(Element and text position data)
----------

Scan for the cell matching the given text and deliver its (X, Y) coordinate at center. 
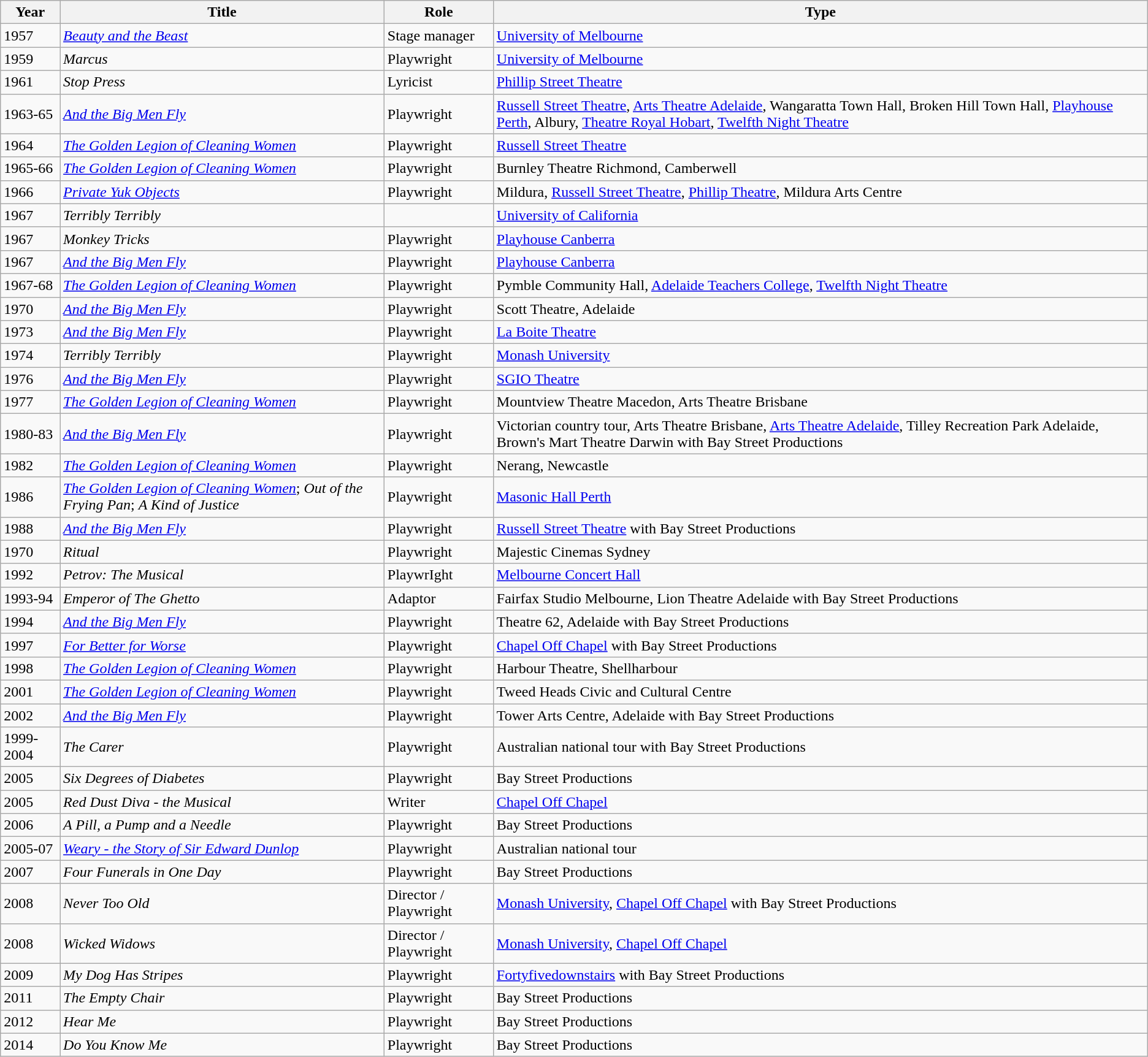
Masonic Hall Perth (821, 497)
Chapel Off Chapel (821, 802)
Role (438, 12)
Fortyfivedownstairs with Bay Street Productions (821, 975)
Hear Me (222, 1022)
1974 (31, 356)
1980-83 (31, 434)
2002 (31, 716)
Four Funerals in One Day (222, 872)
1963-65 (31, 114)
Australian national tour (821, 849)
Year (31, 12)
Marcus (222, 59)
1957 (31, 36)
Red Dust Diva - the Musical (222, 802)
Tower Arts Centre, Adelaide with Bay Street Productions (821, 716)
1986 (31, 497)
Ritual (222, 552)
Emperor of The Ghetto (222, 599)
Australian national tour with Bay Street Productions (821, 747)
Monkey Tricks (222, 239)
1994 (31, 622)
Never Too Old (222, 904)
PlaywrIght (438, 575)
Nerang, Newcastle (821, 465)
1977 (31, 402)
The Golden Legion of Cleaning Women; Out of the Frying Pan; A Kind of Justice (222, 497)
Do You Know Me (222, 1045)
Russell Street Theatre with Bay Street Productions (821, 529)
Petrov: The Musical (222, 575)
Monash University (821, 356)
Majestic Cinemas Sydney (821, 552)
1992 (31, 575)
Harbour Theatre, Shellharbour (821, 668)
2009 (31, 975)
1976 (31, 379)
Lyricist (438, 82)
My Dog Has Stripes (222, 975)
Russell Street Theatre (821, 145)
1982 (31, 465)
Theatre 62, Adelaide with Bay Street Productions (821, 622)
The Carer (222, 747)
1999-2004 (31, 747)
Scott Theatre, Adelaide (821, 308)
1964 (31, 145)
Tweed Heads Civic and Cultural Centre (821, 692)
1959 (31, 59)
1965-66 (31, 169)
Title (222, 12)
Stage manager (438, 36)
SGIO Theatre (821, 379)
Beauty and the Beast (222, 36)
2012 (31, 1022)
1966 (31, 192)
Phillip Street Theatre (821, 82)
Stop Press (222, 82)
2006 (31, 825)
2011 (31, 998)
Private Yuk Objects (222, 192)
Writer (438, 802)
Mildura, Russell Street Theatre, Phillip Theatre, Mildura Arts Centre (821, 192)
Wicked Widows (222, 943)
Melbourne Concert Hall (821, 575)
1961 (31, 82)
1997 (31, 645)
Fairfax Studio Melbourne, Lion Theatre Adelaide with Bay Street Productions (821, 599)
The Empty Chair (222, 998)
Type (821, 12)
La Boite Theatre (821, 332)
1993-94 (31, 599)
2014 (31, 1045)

----------

Written instruction:
Please recast the records above as a Markdown table with the columns Row and Entry, giving each line its own numbered row, skipping blank lines and leaving out the pictures.

Solved problem:
| Row | Entry |
|---|---|
| 1 | Scan for the cell matching the given text and deliver its (X, Y) coordinate at center.  |
| 2 | Masonic Hall Perth (821, 497) |
| 3 | Chapel Off Chapel (821, 802) |
| 4 | Role (438, 12) |
| 5 | Fortyfivedownstairs with Bay Street Productions (821, 975) |
| 6 | Hear Me (222, 1022) |
| 7 | 1974 (31, 356) |
| 8 | 1980-83 (31, 434) |
| 9 | 2002 (31, 716) |
| 10 | Four Funerals in One Day (222, 872) |
| 11 | 1963-65 (31, 114) |
| 12 | Australian national tour (821, 849) |
| 13 | Year (31, 12) |
| 14 | Marcus (222, 59) |
| 15 | 1957 (31, 36) |
| 16 | Red Dust Diva - the Musical (222, 802) |
| 17 | Tower Arts Centre, Adelaide with Bay Street Productions (821, 716) |
| 18 | 1986 (31, 497) |
| 19 | Ritual (222, 552) |
| 20 | Emperor of The Ghetto (222, 599) |
| 21 | Australian national tour with Bay Street Productions (821, 747) |
| 22 | Monkey Tricks (222, 239) |
| 23 | 1994 (31, 622) |
| 24 | Never Too Old (222, 904) |
| 25 | PlaywrIght (438, 575) |
| 26 | Nerang, Newcastle (821, 465) |
| 27 | 1977 (31, 402) |
| 28 | The Golden Legion of Cleaning Women; Out of the Frying Pan; A Kind of Justice (222, 497) |
| 29 | Do You Know Me (222, 1045) |
| 30 | Russell Street Theatre with Bay Street Productions (821, 529) |
| 31 | Petrov: The Musical (222, 575) |
| 32 | Monash University (821, 356) |
| 33 | Majestic Cinemas Sydney (821, 552) |
| 34 | 1992 (31, 575) |
| 35 | Harbour Theatre, Shellharbour (821, 668) |
| 36 | 2009 (31, 975) |
| 37 | 1976 (31, 379) |
| 38 | Lyricist (438, 82) |
| 39 | My Dog Has Stripes (222, 975) |
| 40 | Russell Street Theatre (821, 145) |
| 41 | 1982 (31, 465) |
| 42 | Theatre 62, Adelaide with Bay Street Productions (821, 622) |
| 43 | The Carer (222, 747) |
| 44 | 1999-2004 (31, 747) |
| 45 | Scott Theatre, Adelaide (821, 308) |
| 46 | 1964 (31, 145) |
| 47 | Tweed Heads Civic and Cultural Centre (821, 692) |
| 48 | 1959 (31, 59) |
| 49 | 1965-66 (31, 169) |
| 50 | Title (222, 12) |
| 51 | Stage manager (438, 36) |
| 52 | SGIO Theatre (821, 379) |
| 53 | Beauty and the Beast (222, 36) |
| 54 | 2012 (31, 1022) |
| 55 | 1966 (31, 192) |
| 56 | Phillip Street Theatre (821, 82) |
| 57 | Stop Press (222, 82) |
| 58 | 2006 (31, 825) |
| 59 | 2011 (31, 998) |
| 60 | Private Yuk Objects (222, 192) |
| 61 | Writer (438, 802) |
| 62 | Mildura, Russell Street Theatre, Phillip Theatre, Mildura Arts Centre (821, 192) |
| 63 | Wicked Widows (222, 943) |
| 64 | Melbourne Concert Hall (821, 575) |
| 65 | 1961 (31, 82) |
| 66 | 1997 (31, 645) |
| 67 | Fairfax Studio Melbourne, Lion Theatre Adelaide with Bay Street Productions (821, 599) |
| 68 | The Empty Chair (222, 998) |
| 69 | Type (821, 12) |
| 70 | La Boite Theatre (821, 332) |
| 71 | 1993-94 (31, 599) |
| 72 | 2014 (31, 1045) |